Exercise data section start

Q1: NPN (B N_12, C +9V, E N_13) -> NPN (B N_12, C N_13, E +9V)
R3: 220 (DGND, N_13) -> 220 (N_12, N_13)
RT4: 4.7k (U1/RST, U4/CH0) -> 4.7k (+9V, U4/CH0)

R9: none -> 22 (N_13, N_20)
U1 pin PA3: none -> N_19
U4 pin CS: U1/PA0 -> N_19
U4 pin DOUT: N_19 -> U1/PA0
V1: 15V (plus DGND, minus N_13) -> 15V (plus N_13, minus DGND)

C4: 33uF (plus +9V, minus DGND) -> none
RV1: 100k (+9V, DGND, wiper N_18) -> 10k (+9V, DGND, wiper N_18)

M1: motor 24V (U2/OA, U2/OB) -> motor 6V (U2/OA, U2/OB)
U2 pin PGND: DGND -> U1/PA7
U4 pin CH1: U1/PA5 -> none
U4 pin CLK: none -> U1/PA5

Exercise data section end
Exercise data section start

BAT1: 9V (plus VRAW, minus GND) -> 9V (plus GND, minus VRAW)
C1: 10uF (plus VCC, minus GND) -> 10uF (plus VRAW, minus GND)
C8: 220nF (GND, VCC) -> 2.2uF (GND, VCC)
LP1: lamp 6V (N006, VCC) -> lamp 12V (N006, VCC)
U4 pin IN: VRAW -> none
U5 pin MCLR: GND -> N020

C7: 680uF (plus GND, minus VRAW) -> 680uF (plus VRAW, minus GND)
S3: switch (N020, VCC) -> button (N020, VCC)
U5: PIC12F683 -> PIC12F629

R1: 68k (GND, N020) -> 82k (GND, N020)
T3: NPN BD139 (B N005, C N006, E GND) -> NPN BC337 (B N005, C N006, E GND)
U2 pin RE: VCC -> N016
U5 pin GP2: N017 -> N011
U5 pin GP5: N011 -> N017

Exercise data section end
Exercise data section start

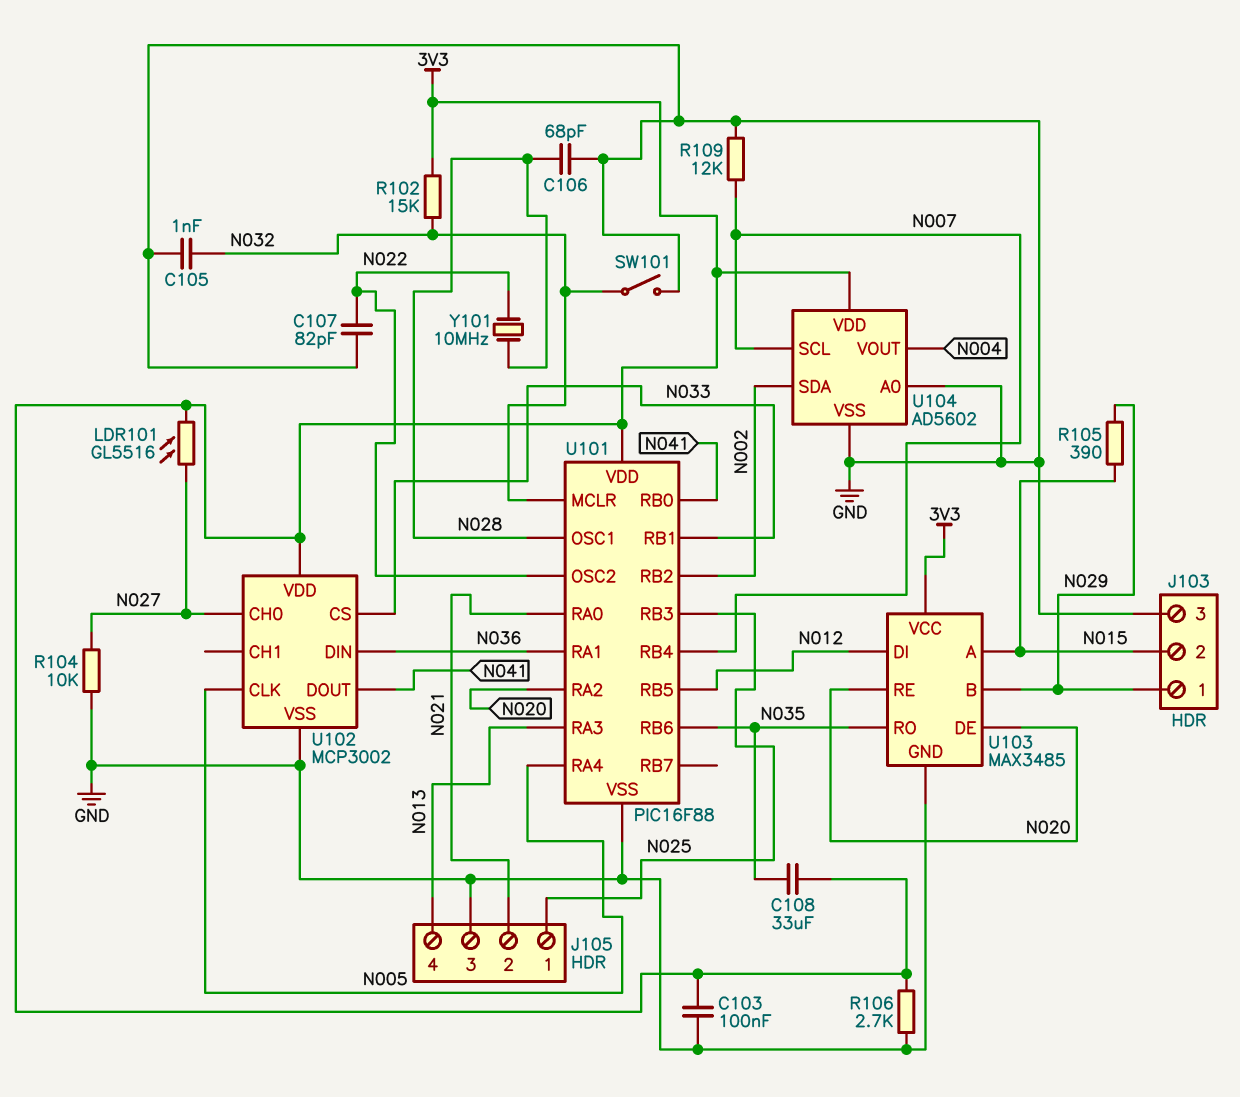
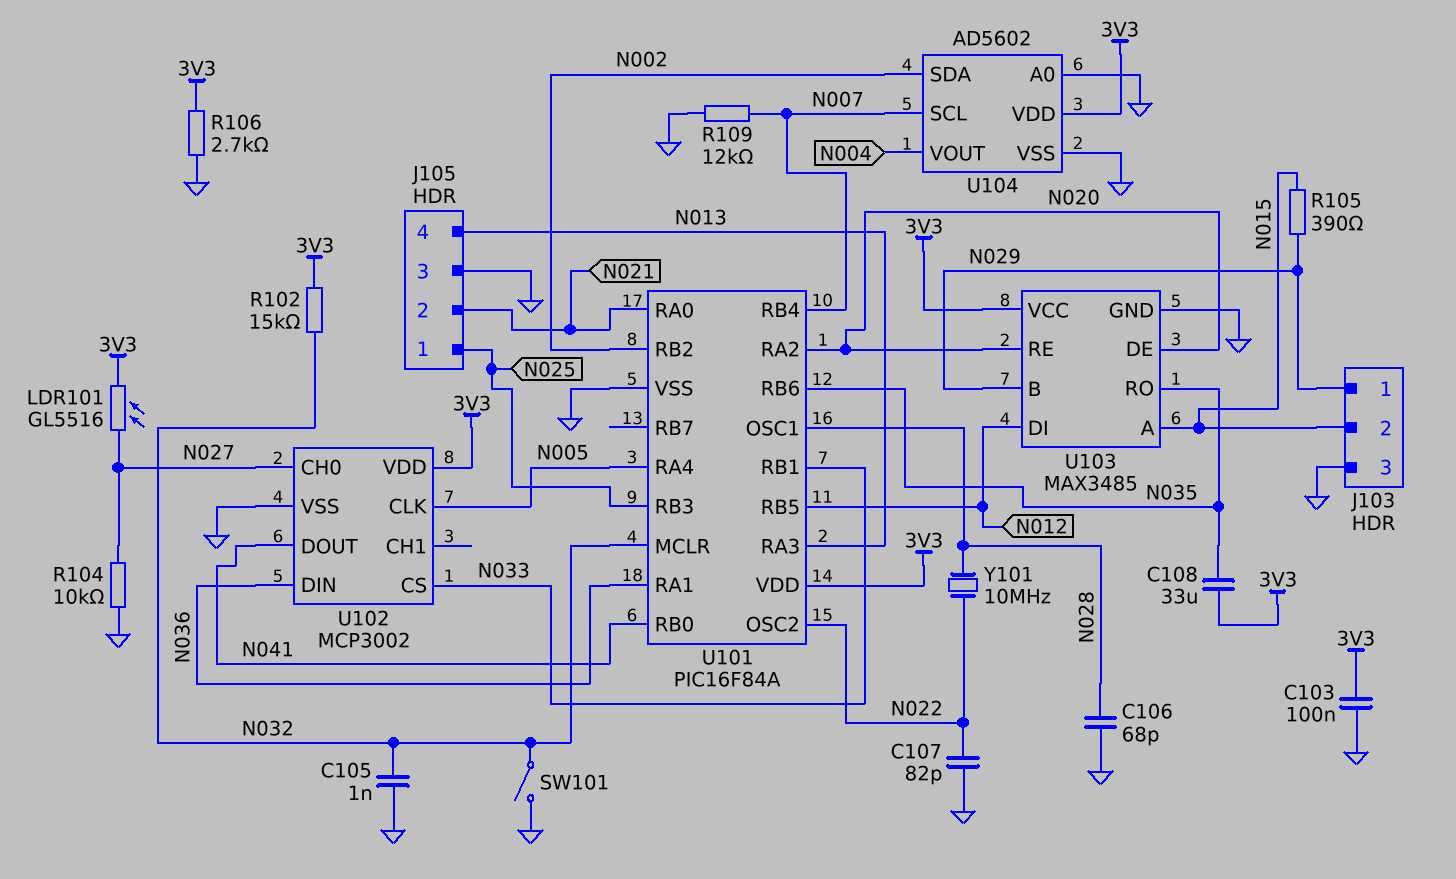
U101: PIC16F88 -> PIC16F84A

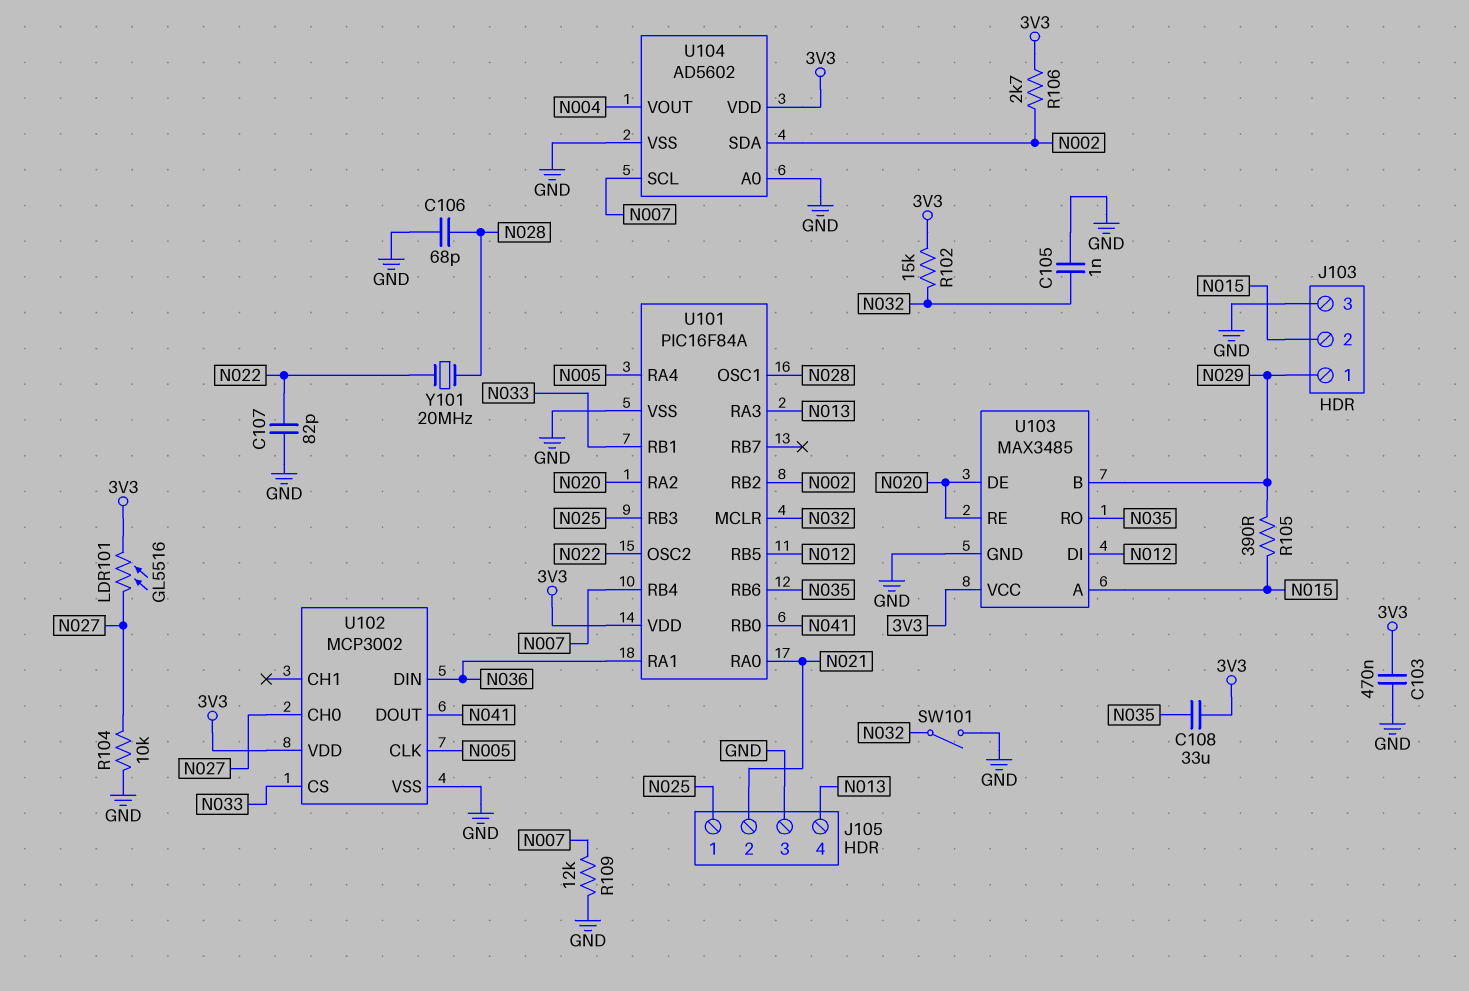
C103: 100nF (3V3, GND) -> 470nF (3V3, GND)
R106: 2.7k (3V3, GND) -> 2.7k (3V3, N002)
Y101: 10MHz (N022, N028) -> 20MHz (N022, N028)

Exercise data section end

> **What is being asked**:
The answer must be a single number: how many lines of the data include the string "minus".

> **Answer to this task**:
5